• Short exercise:
Reproduce only the lines from the top through the one containing "coordinates (396, 301).", with every "shelf" changed to "bookcase" and nothing else altered.

****

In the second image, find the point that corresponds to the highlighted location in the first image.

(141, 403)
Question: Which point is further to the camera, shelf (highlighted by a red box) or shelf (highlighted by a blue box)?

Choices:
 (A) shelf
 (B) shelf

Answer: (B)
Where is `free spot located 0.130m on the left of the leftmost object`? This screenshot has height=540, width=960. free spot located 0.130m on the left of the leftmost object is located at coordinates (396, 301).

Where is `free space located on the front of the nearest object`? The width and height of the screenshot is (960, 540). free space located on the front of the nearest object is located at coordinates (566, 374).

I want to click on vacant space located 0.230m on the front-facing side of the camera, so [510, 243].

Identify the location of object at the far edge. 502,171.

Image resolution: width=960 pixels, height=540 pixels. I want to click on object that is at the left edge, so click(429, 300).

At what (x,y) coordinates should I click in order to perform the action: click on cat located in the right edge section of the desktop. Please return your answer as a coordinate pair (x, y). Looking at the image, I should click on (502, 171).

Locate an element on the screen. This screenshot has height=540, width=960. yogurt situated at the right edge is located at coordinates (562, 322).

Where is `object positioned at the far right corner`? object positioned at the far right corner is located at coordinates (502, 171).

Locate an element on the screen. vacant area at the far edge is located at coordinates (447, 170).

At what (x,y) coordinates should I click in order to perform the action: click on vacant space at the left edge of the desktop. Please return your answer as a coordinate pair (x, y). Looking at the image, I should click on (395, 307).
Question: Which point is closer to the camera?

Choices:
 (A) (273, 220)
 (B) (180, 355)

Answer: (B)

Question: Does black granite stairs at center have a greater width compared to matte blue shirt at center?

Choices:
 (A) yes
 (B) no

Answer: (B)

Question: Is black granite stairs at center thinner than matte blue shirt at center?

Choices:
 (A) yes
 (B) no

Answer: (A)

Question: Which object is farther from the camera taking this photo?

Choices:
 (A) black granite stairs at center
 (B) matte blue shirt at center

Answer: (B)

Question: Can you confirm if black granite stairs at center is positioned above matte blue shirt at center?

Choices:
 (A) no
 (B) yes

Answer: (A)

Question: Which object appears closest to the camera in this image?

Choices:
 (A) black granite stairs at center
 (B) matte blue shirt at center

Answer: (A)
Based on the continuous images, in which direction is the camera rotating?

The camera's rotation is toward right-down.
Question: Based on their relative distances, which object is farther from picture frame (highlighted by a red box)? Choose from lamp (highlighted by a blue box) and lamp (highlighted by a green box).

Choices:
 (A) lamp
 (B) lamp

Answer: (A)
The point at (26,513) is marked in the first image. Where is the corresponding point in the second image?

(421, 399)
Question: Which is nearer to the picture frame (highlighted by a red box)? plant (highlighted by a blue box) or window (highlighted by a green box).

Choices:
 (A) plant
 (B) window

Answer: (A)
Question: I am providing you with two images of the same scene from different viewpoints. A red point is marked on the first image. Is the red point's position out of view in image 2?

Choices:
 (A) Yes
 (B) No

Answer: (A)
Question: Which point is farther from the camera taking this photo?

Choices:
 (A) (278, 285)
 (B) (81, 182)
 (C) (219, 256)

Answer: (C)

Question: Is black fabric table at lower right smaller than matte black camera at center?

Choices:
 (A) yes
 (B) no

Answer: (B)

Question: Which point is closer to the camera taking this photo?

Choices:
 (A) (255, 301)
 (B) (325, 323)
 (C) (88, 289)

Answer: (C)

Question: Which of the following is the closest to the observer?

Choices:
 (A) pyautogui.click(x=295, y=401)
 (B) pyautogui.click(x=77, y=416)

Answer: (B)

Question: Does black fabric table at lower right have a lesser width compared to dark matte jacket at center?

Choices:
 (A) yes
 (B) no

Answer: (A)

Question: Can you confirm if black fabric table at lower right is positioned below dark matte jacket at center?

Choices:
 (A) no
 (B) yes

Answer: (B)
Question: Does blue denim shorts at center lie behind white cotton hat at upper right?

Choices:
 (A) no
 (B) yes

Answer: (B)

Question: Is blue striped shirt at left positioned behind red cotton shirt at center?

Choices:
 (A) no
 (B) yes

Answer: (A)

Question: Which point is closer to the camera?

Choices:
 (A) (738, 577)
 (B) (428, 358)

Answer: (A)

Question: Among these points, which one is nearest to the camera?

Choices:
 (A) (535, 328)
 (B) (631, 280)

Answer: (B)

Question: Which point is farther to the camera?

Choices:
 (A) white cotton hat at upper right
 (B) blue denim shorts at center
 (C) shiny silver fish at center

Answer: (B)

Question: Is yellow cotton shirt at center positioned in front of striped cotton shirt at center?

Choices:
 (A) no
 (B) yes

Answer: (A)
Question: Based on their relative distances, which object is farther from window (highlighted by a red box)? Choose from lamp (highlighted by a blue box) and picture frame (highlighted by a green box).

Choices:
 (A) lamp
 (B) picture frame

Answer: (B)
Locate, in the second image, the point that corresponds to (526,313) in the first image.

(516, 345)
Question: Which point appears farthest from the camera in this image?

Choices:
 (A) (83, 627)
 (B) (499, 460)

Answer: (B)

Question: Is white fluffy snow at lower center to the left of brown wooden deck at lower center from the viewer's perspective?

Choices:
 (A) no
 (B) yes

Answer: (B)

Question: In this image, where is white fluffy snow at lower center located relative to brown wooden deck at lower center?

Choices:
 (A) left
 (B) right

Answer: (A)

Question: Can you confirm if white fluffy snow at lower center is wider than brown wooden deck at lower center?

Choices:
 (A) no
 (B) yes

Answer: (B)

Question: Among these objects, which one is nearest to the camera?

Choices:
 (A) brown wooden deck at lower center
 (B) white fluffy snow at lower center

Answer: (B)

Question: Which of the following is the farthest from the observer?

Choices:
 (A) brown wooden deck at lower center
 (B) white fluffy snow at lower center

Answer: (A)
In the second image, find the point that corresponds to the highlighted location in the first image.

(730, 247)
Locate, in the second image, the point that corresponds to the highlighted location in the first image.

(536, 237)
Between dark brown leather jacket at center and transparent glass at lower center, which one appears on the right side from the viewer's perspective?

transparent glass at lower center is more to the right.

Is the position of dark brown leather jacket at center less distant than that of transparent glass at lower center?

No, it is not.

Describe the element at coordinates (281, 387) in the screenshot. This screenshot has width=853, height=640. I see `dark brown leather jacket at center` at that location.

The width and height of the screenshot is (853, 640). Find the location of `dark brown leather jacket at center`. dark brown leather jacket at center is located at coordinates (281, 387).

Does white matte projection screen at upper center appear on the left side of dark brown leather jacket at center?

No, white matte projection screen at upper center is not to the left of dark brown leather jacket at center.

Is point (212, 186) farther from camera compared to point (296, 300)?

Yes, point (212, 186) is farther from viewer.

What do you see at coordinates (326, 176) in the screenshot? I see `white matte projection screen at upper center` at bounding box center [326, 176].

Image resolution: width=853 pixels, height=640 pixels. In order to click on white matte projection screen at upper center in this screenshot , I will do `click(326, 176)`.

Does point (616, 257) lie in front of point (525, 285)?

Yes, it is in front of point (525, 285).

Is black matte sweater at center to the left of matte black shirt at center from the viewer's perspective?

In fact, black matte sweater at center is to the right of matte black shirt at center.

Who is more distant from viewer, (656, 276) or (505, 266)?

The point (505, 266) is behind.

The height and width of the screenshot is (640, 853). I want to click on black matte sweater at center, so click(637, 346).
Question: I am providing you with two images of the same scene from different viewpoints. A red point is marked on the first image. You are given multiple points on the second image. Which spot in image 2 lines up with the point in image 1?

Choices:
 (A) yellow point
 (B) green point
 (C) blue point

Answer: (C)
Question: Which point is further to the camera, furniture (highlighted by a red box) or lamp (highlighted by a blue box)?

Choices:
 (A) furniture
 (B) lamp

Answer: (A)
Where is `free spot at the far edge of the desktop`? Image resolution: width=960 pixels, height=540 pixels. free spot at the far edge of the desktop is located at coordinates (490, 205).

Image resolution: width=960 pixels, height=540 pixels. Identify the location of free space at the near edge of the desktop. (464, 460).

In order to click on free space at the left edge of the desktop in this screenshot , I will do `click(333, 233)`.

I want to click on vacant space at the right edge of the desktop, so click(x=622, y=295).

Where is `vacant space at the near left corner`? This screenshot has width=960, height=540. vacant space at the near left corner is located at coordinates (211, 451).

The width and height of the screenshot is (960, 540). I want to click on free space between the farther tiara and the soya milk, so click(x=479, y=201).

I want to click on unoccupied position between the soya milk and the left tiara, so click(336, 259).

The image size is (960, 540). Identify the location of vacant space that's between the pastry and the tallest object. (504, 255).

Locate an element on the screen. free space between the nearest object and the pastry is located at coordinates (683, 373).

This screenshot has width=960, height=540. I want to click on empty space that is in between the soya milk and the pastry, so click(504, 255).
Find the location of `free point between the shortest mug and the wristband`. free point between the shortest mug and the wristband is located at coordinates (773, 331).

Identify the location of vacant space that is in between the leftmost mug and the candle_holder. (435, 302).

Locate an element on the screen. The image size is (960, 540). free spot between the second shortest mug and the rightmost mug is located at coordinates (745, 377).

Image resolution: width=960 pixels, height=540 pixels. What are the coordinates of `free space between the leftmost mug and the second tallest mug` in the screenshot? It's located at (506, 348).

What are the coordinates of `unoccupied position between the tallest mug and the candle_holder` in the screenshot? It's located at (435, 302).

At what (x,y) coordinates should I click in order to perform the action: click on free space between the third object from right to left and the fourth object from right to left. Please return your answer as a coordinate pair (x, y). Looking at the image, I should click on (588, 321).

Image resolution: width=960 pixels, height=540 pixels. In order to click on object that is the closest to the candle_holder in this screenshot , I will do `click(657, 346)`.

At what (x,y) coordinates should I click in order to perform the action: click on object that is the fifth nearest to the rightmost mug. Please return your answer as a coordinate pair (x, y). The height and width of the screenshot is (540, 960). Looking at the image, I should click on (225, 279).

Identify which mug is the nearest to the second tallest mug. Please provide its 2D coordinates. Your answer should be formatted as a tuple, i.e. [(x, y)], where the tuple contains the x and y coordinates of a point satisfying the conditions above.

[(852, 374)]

****

• The reply:
In the second image, find the point that corresponds to the highlighted location in the first image.

(141, 403)
Question: Which point is further to the camera, bookcase (highlighted by a red box) or bookcase (highlighted by a blue box)?

Choices:
 (A) bookcase
 (B) bookcase

Answer: (B)
Where is `free spot located 0.130m on the left of the leftmost object`? This screenshot has height=540, width=960. free spot located 0.130m on the left of the leftmost object is located at coordinates (396, 301).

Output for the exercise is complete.